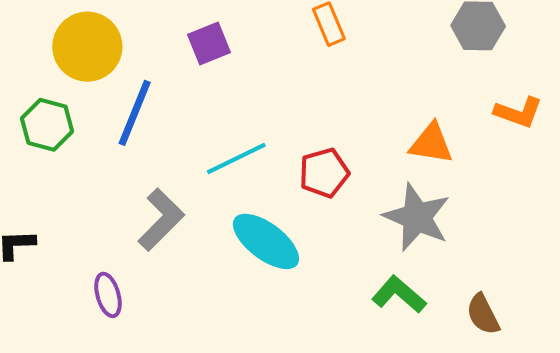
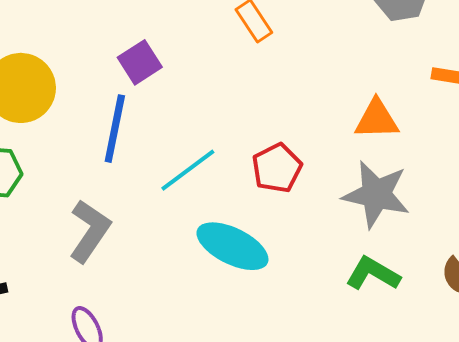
blue line: (135, 113) -> (115, 129), moved
gray L-shape: (161, 220) -> (90, 231), moved

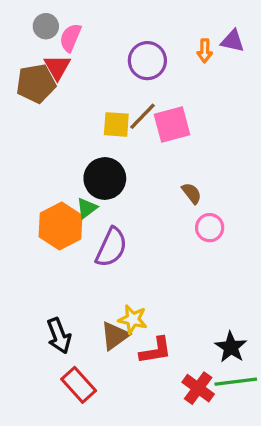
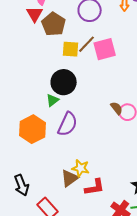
brown pentagon: (36, 84) -> (54, 24), moved, turned -30
brown semicircle: (192, 193) -> (117, 108), moved
orange hexagon: (61, 226) -> (33, 129), moved
black arrow: (59, 336) -> (22, 185), moved

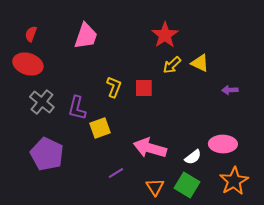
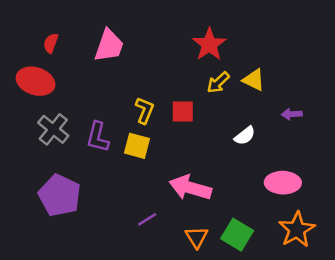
red semicircle: (31, 34) -> (51, 43), moved
yellow square: (100, 128) -> (137, 146), moved, turned 35
white semicircle: (193, 157) -> (245, 136), moved

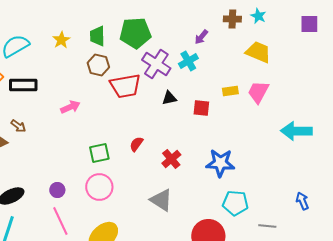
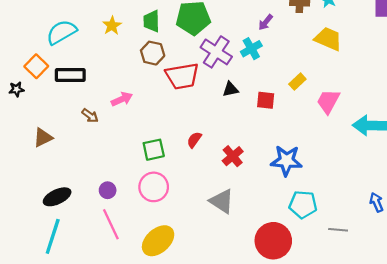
yellow rectangle: (230, 91) -> (297, 82), turned -35
pink trapezoid: (258, 92) -> (328, 101), moved
brown arrow: (18, 126) -> (90, 116), moved

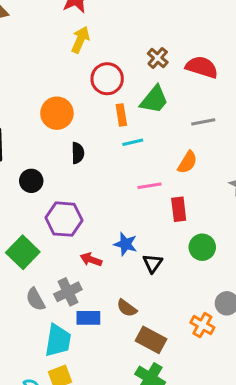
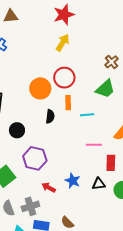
red circle: (107, 79) -> (64, 78), moved
orange rectangle: (121, 115) -> (68, 103), moved
black triangle: (153, 263) -> (99, 184), moved, turned 40

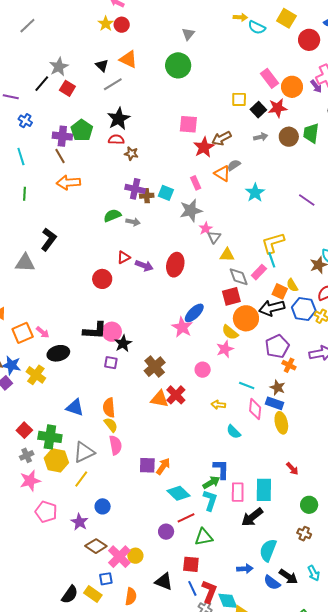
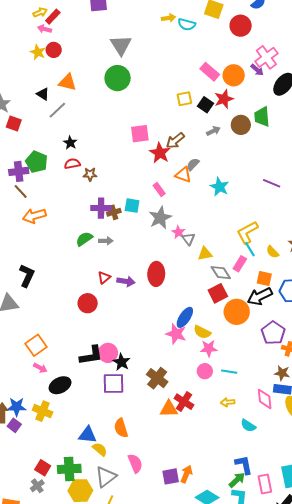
gray triangle: (188, 34) -> (121, 45), size x1.6
black star: (119, 119) -> (70, 143), size x0.6
yellow semicircle: (292, 285) -> (273, 252), moved
yellow semicircle: (230, 332) -> (202, 332), moved
orange square: (23, 333) -> (36, 345), moved
pink star: (225, 349) -> (209, 348), moved, turned 30
purple square: (111, 363) -> (113, 384), size x1.6
cyan line: (247, 385) -> (229, 372), moved
yellow semicircle: (111, 425) -> (100, 449), moved
gray cross: (27, 455) -> (37, 486), moved

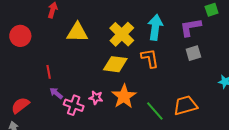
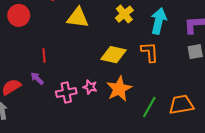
yellow cross: (122, 34) -> (124, 14), moved, size x0.7
purple arrow: (56, 93) -> (37, 78), moved
pink cross: (74, 105) -> (66, 92), turned -36
green line: (155, 111) -> (149, 107), turned 65

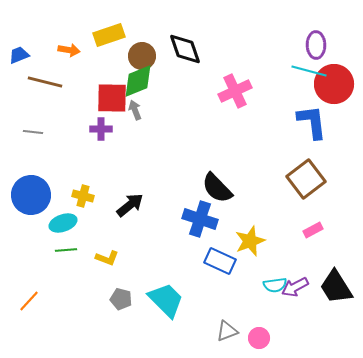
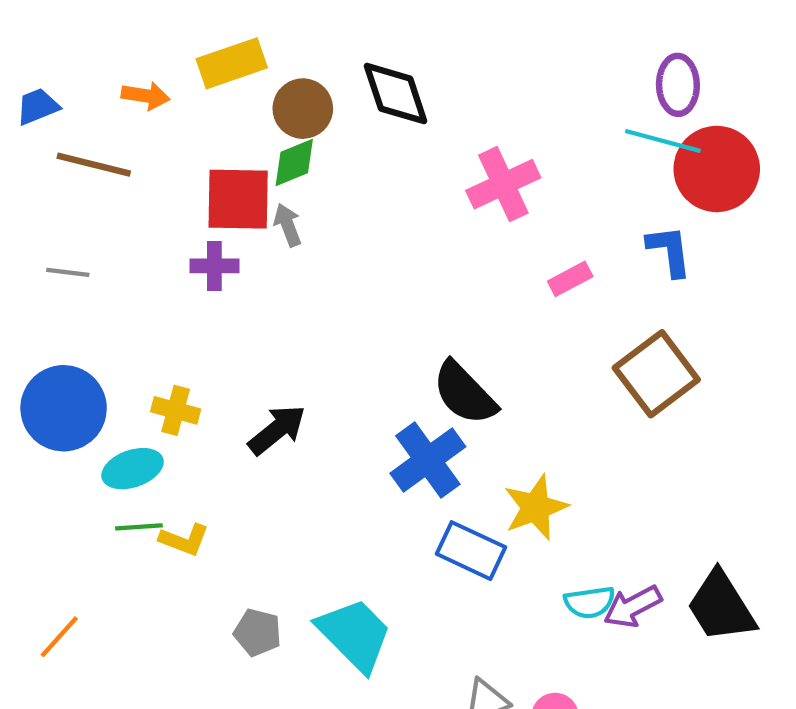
green diamond: (138, 81) -> (294, 162), size x0.7
blue L-shape: (312, 122) -> (669, 251), size x0.7
blue cross: (200, 219) -> (428, 460), turned 36
pink rectangle: (313, 230) -> (570, 279), moved
yellow L-shape: (107, 258) -> (184, 540), moved

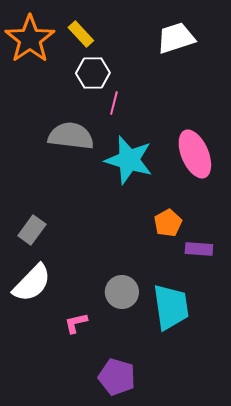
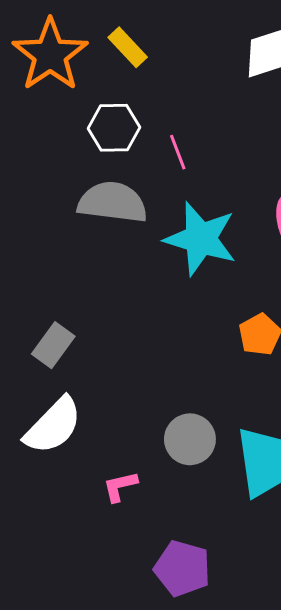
white hexagon: (93, 73) -> (114, 128), moved
pink line: (114, 103) -> (178, 152), turned -35

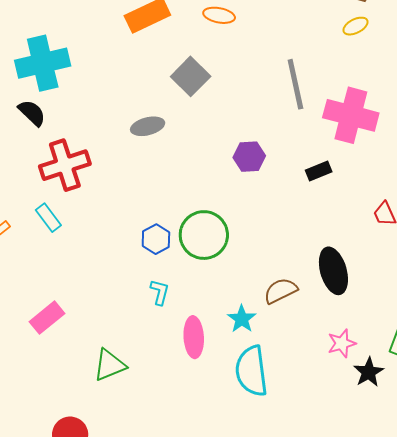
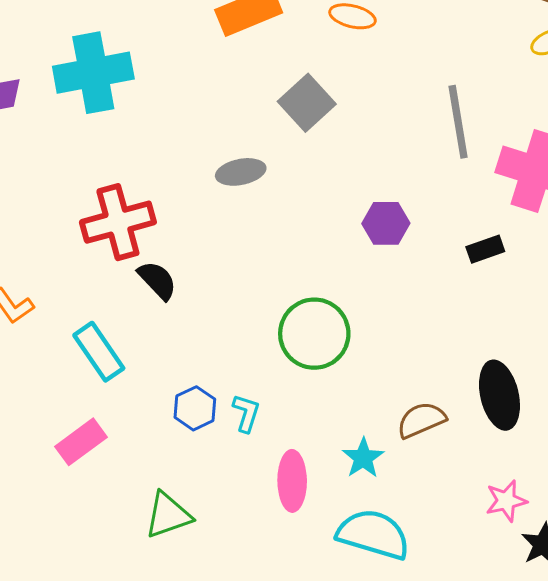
black semicircle: (32, 113) -> (157, 280), moved
cyan rectangle: (48, 218) -> (99, 352), moved, size x1.4
blue hexagon: (156, 239) -> (195, 408), moved
cyan semicircle: (252, 371) -> (373, 534), turned 111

-*-

Working through the records, find each line containing the word "blue" and copy it.

## WRITTEN ANSWER
blue line: (135, 113) -> (115, 129), moved
blue L-shape: (312, 122) -> (669, 251), size x0.7
blue cross: (200, 219) -> (428, 460), turned 36
blue hexagon: (156, 239) -> (195, 408), moved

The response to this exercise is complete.